— What you need to do —
Although the data below contains pictures, output only the lines between those holding "orange slope H1:I1" and "none -> lime brick D9:F9 level 1", inclusive, exactly and without those pictures.

+++++

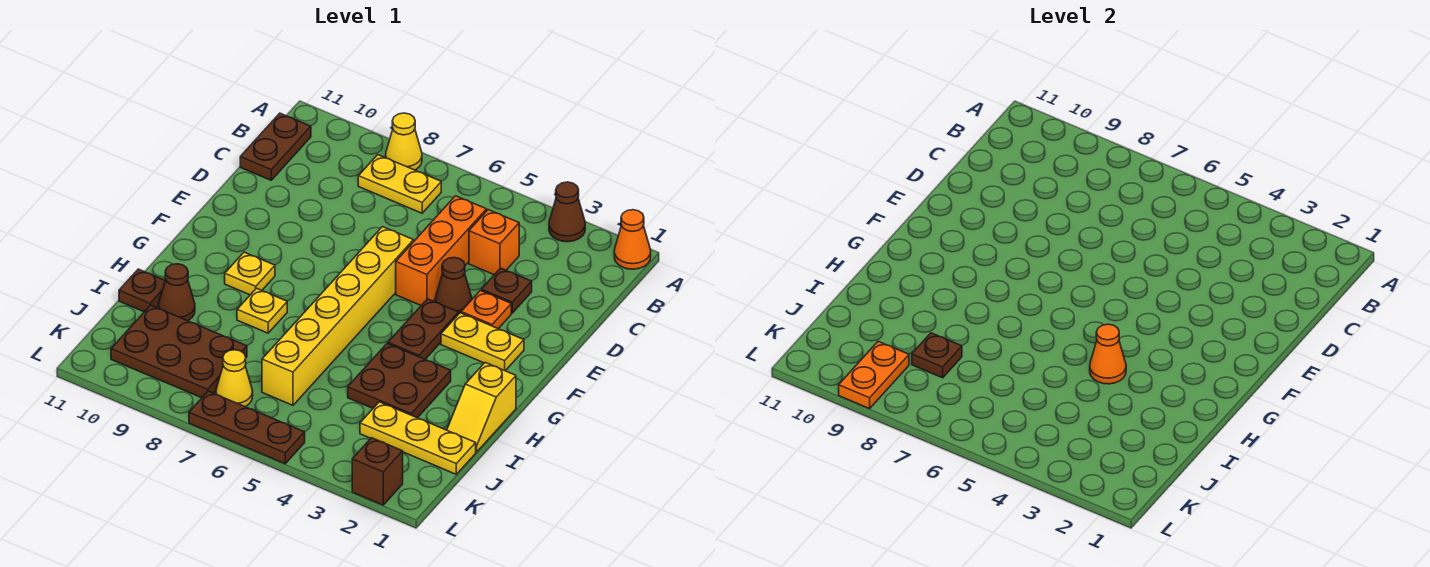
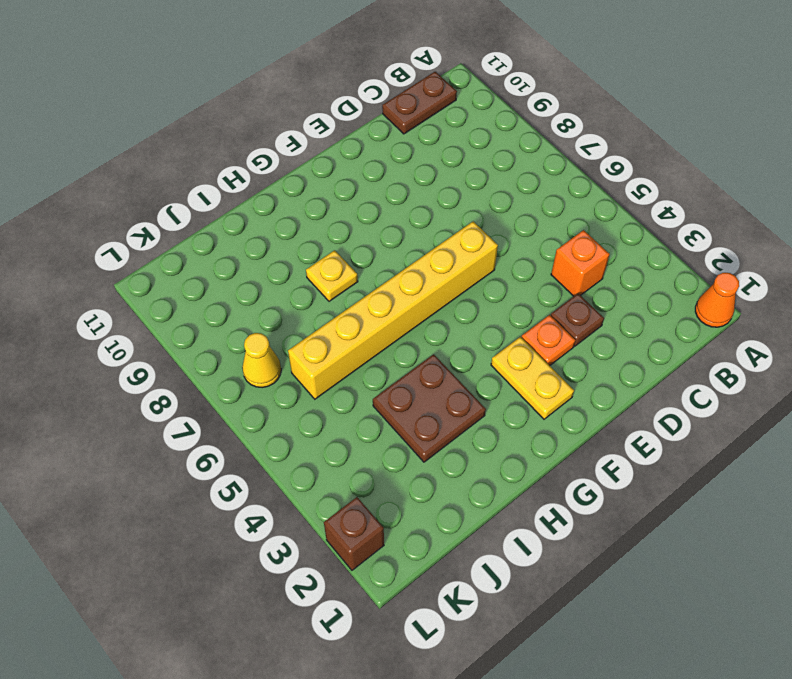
none -> brown cone A3 level 1
none -> yellow cone A8 level 1
none -> yellow plate B7:B8 level 1

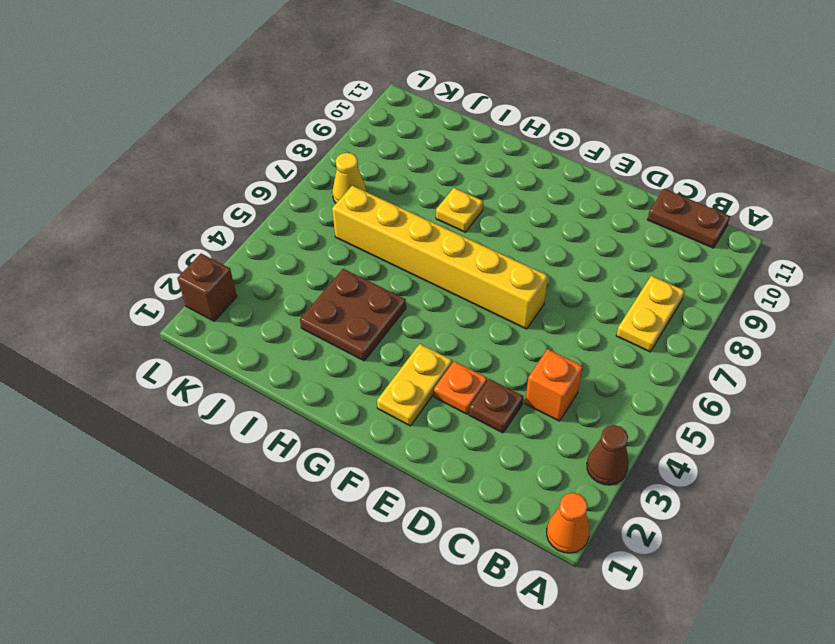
none -> yellow cone A8 level 1
none -> orange brick C5:E5 level 1
none -> brown cone E4 level 1

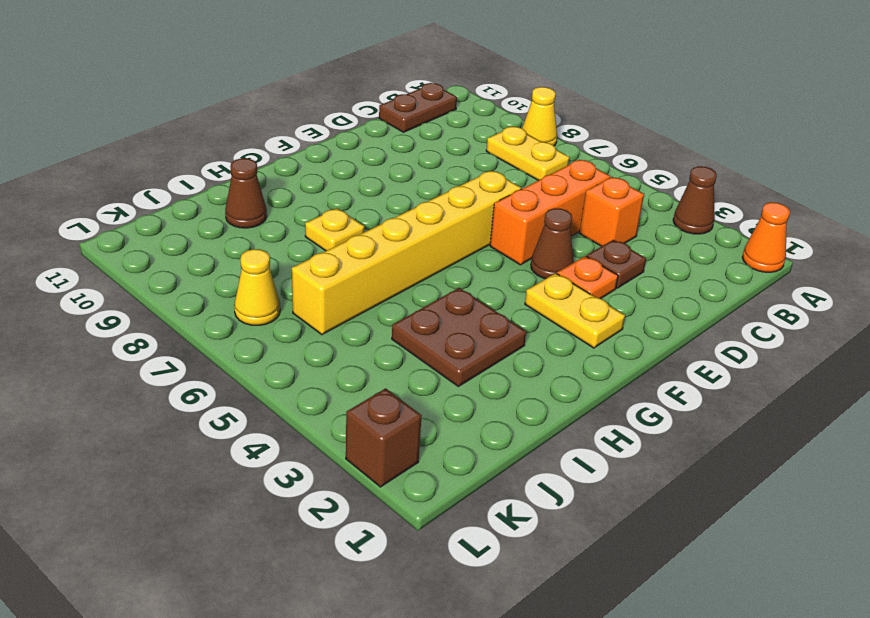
none -> brown plate F4:G4 level 1
none -> yellow plate G9 level 1
none -> yellow slope H1:I1 level 1 top H

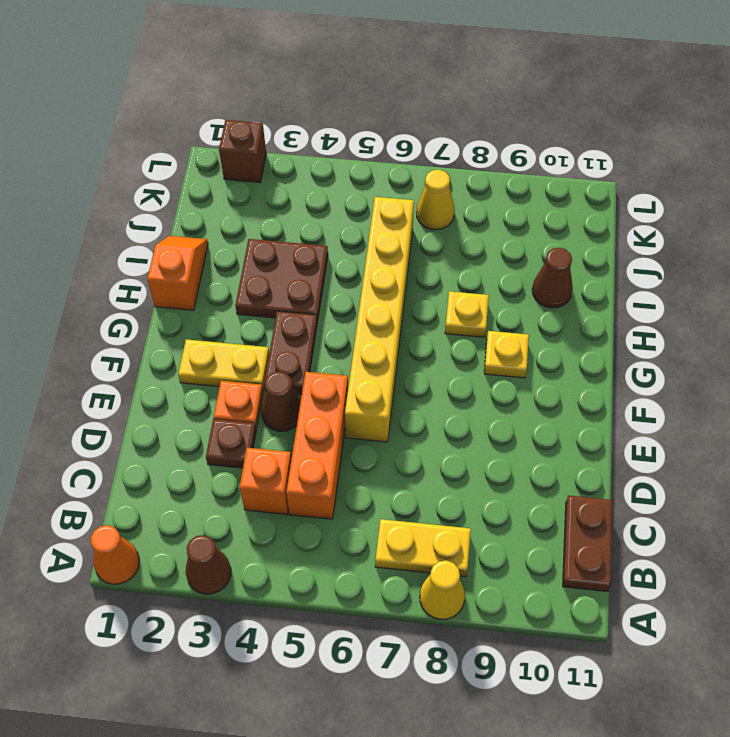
orange slope H1:I1 level 1 top H -> yellow slope H1:I1 level 1 top H
none -> brown plate I11 level 1
none -> yellow plate J1:J3 level 1
none -> brown plate J8:K10 level 1

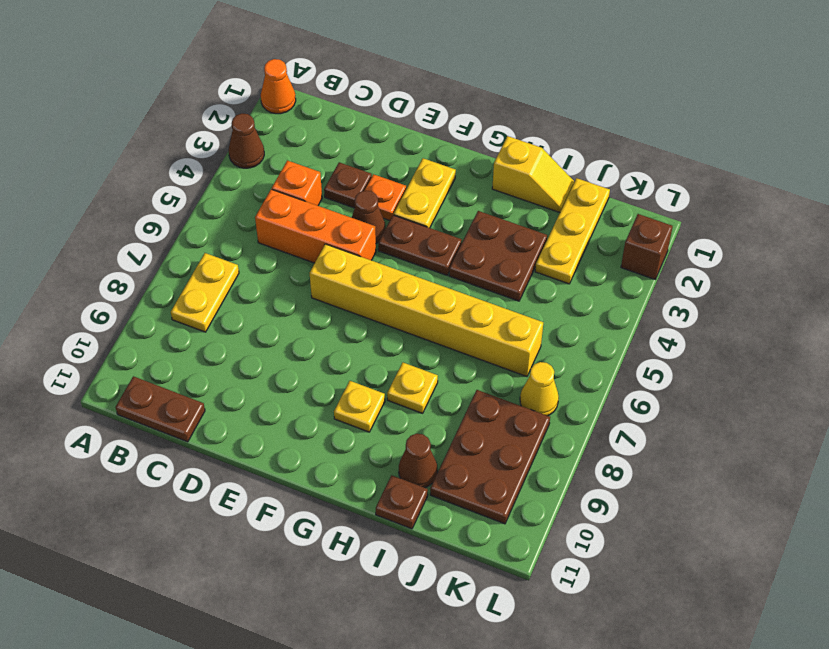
none -> yellow cone A8 level 1
none -> brown plate L5:L7 level 1
none -> orange cone H4 level 2

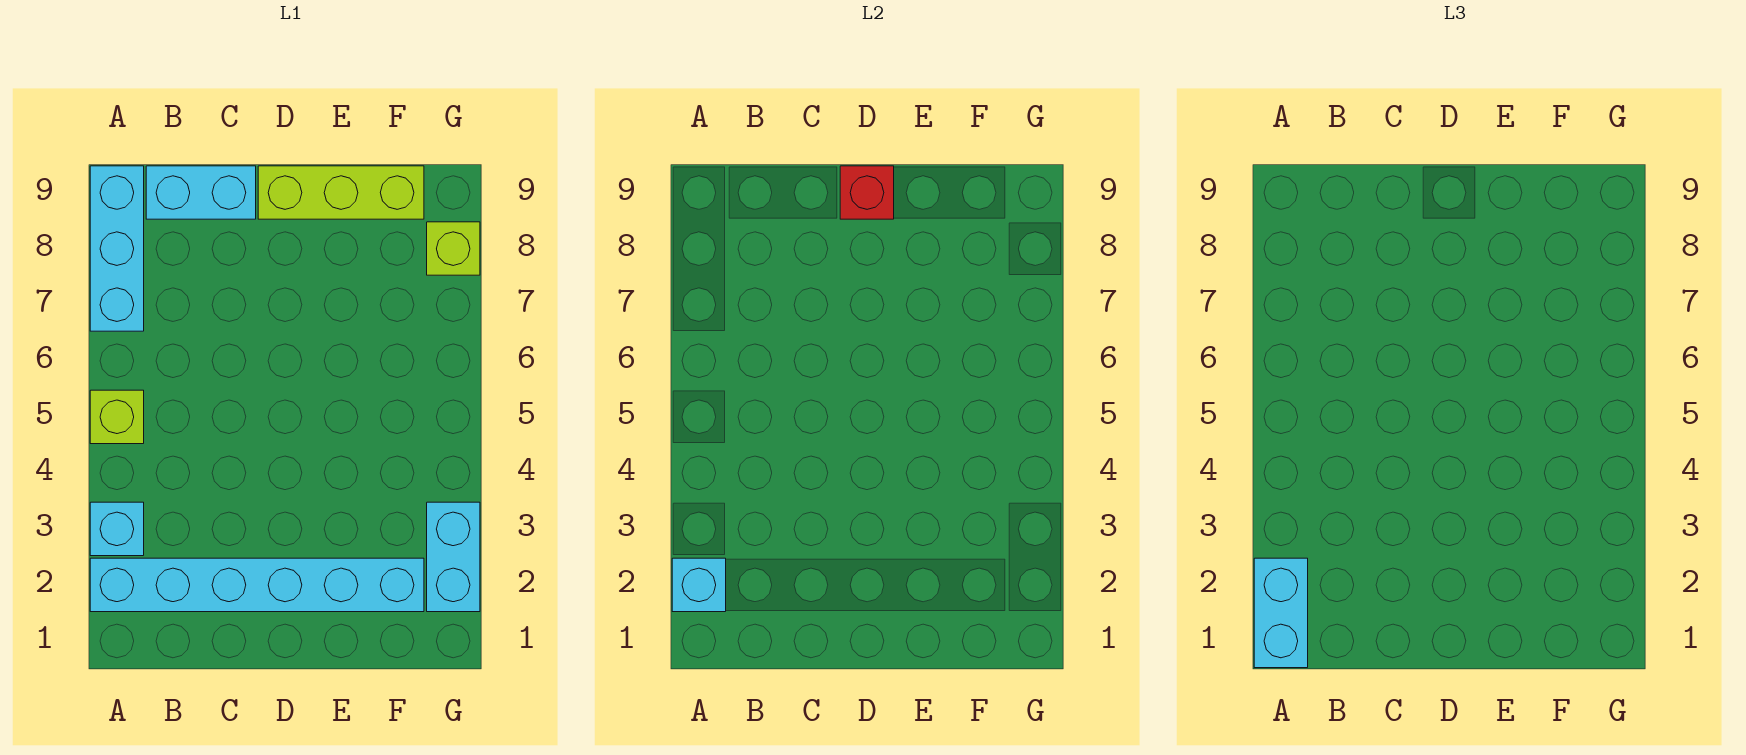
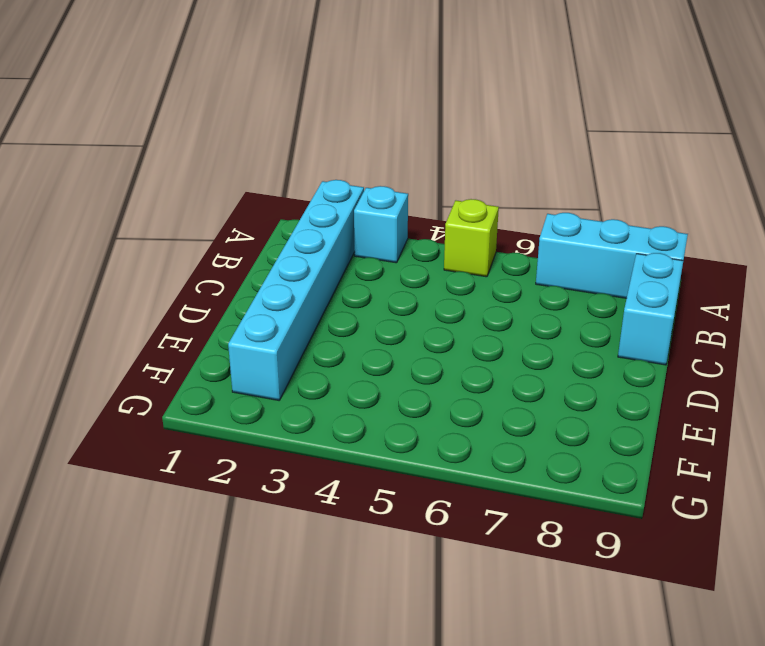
none -> lime brick D9:F9 level 1
none -> cyan brick G2:G3 level 1

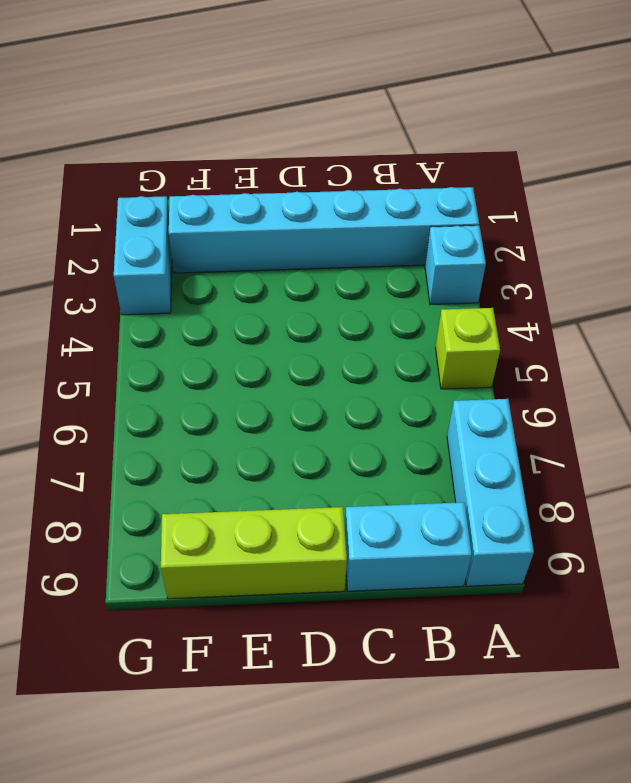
none -> lime brick G8 level 1
none -> cyan brick A2 level 2

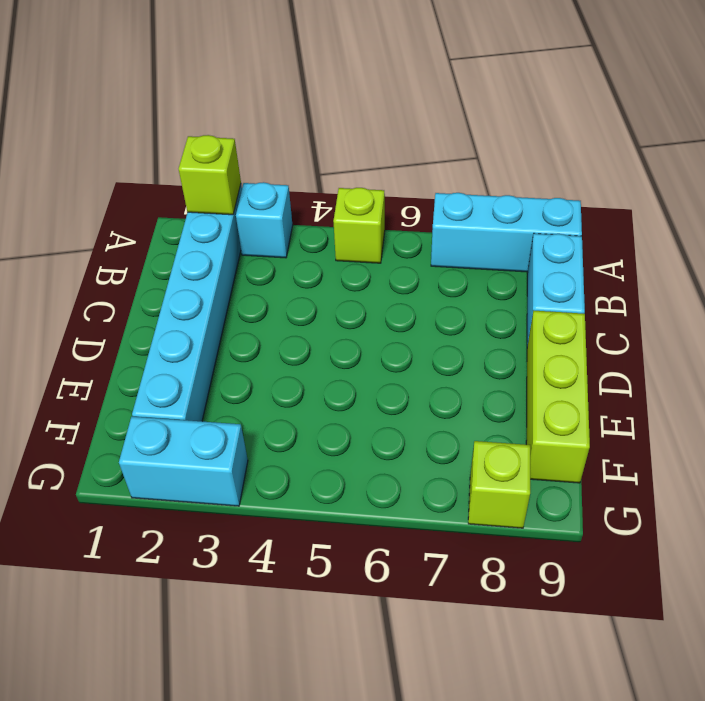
lime brick A2 level 2 -> cyan brick A2 level 2
none -> red brick D9 level 2
none -> cyan brick A1:A2 level 3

+++++

— Result below —
orange slope H1:I1 level 1 top H -> yellow slope H1:I1 level 1 top H
none -> brown plate I11 level 1
none -> yellow plate J1:J3 level 1
none -> brown plate J8:K10 level 1

none -> yellow cone A8 level 1
none -> brown plate L5:L7 level 1
none -> orange cone H4 level 2

none -> lime brick D9:F9 level 1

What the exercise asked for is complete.